What the task asks: Where the material below has a line containing "camera: 85 degrees left, 10 degrees down", start repeating exactly, and keep going through the line containing "yellow brush [376,314,512,448]", with no other lines.

Data records:
◆ ◆ ◆
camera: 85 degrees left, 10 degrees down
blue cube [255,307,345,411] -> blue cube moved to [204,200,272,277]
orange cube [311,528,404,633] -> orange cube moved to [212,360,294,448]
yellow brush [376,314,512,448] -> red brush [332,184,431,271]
◆ ◆ ◆
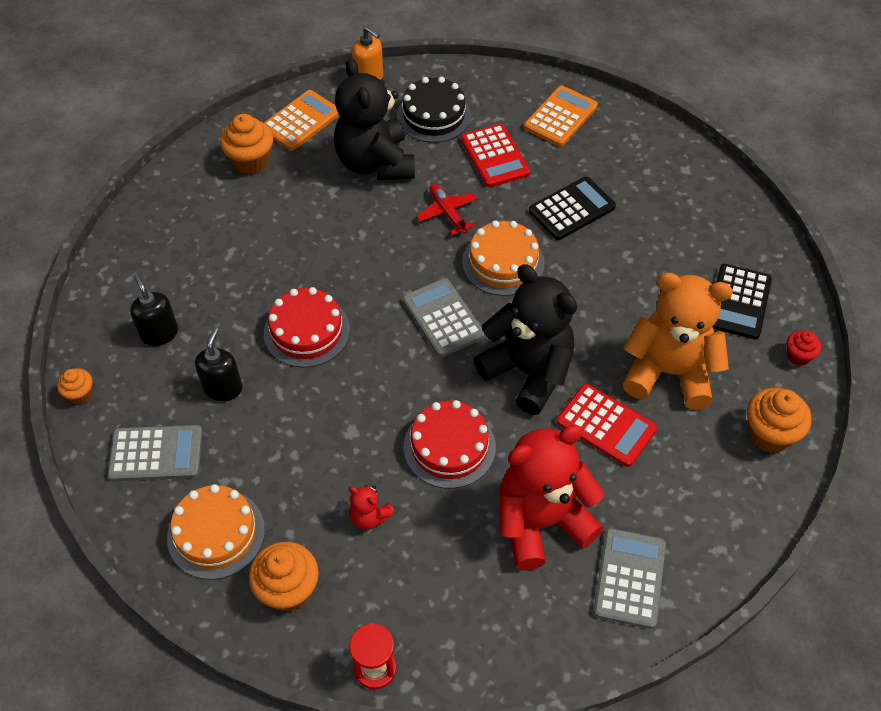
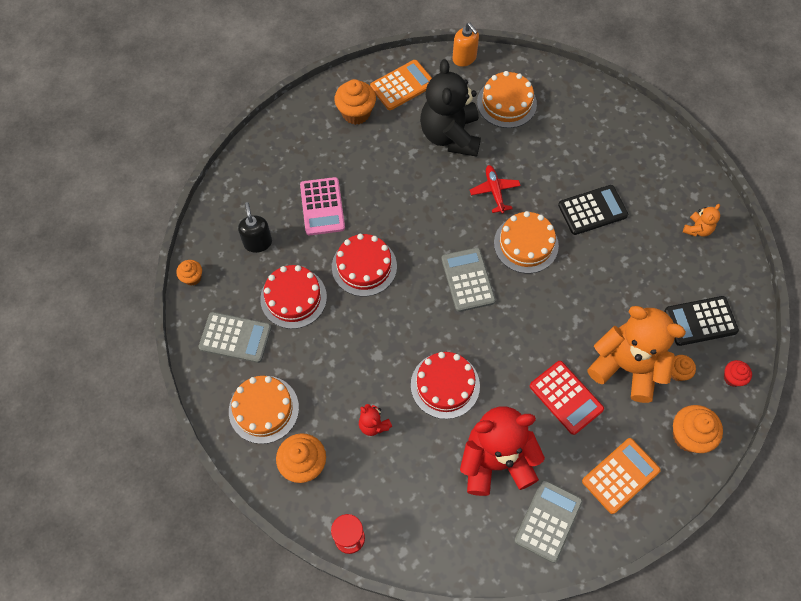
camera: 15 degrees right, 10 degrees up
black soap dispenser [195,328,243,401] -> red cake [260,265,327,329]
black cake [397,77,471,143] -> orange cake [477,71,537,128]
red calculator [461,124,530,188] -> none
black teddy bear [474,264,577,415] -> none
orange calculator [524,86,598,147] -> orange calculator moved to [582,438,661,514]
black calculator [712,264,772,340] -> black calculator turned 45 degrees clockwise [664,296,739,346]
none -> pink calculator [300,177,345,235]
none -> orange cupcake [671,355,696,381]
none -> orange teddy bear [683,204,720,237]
◆ ◆ ◆
Response area:
camera: 85 degrees left, 10 degrees down
blue cube [255,307,345,411] -> blue cube moved to [204,200,272,277]
orange cube [311,528,404,633] -> orange cube moved to [212,360,294,448]
yellow brush [376,314,512,448] -> red brush [332,184,431,271]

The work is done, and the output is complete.